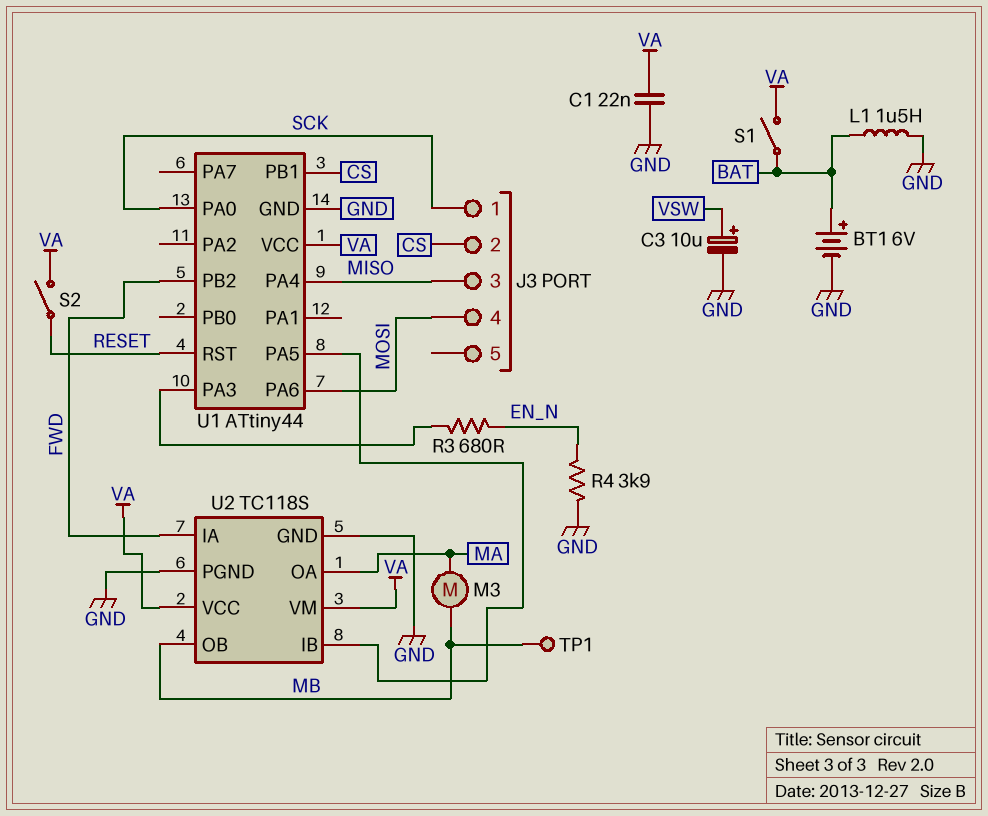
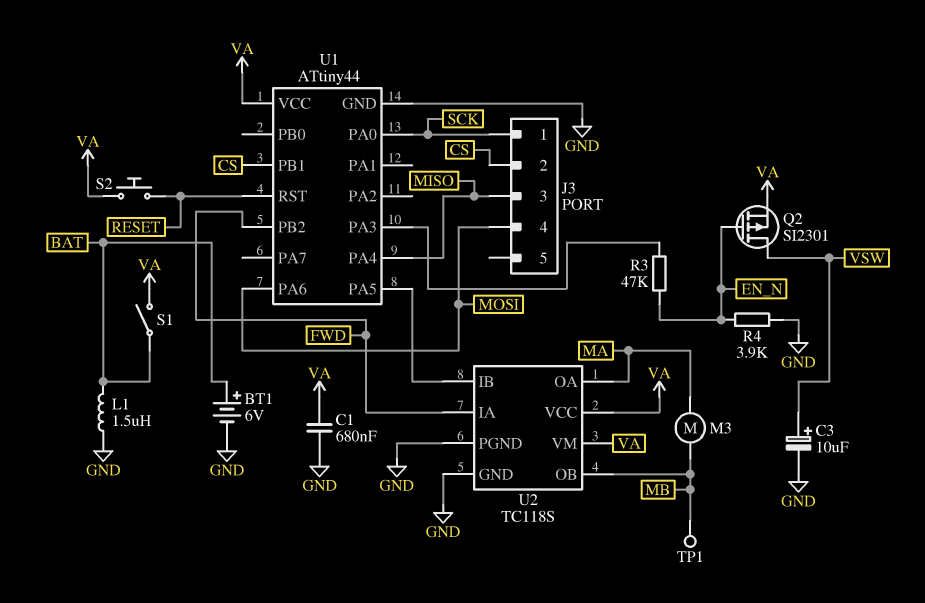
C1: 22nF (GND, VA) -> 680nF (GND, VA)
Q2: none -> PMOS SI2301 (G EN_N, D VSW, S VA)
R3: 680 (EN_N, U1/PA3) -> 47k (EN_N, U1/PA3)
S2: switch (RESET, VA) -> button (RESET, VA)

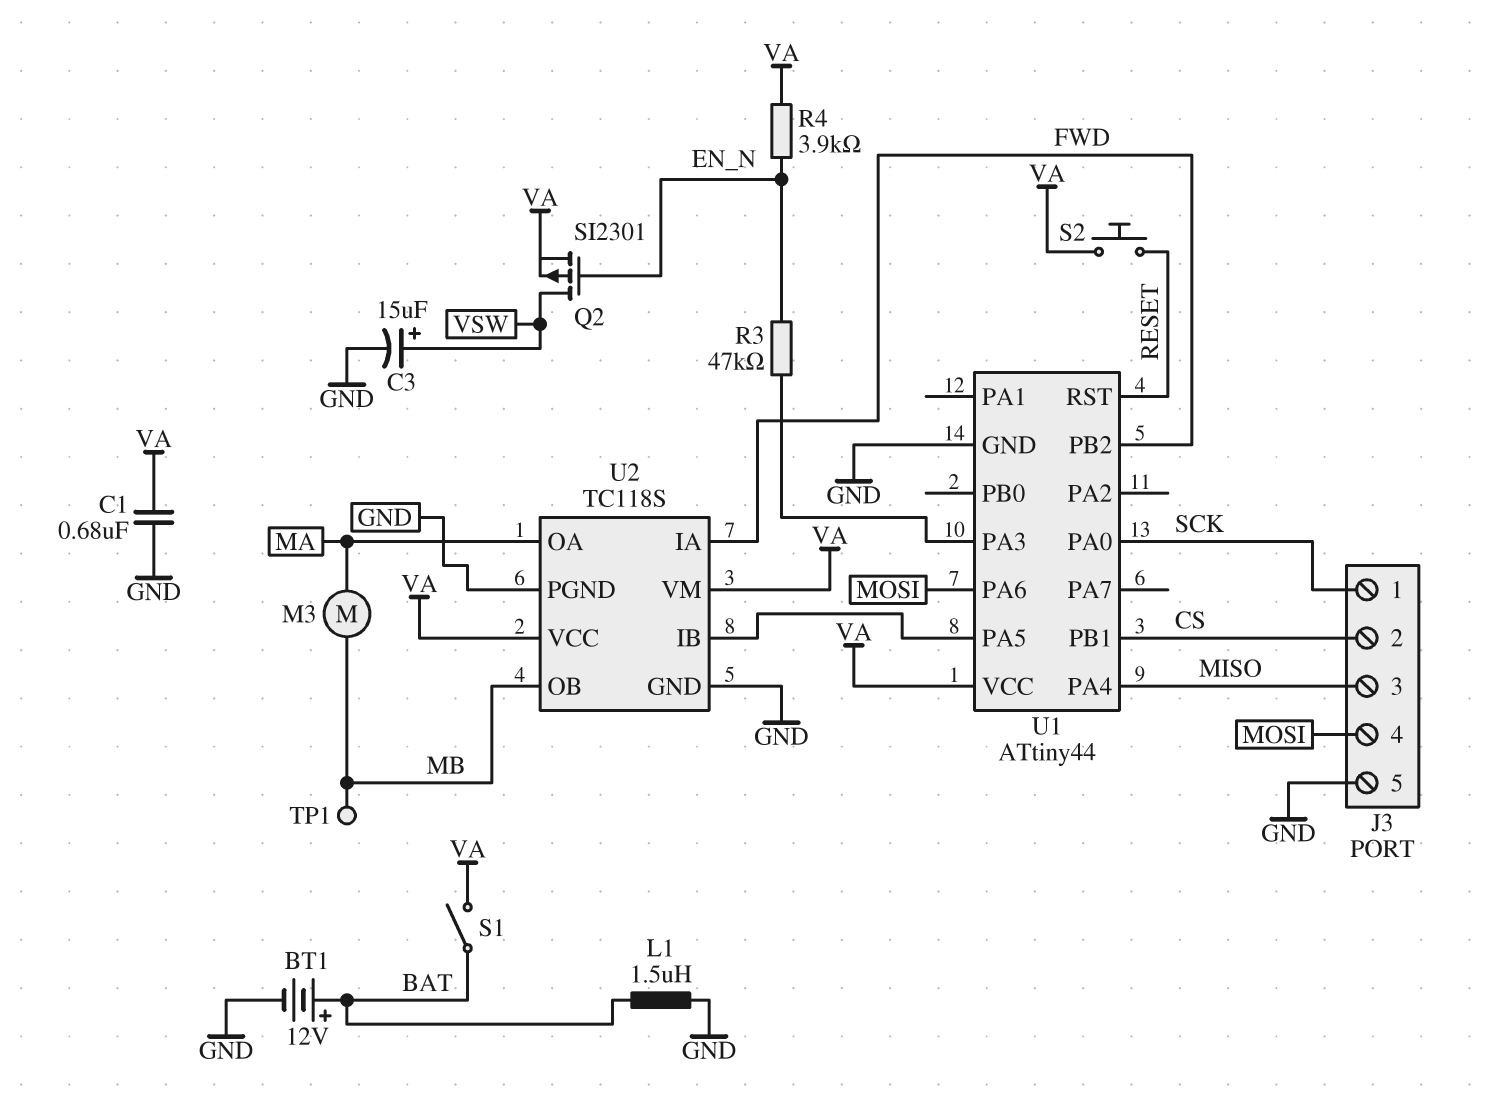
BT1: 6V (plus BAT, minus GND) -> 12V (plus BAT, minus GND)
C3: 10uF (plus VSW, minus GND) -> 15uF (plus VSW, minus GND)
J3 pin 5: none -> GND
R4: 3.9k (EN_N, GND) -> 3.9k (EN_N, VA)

══════

▸ **Your task**
Where a line above contains the word "none", show that line.

▸ **Task answer**
Q2: none -> PMOS SI2301 (G EN_N, D VSW, S VA)
J3 pin 5: none -> GND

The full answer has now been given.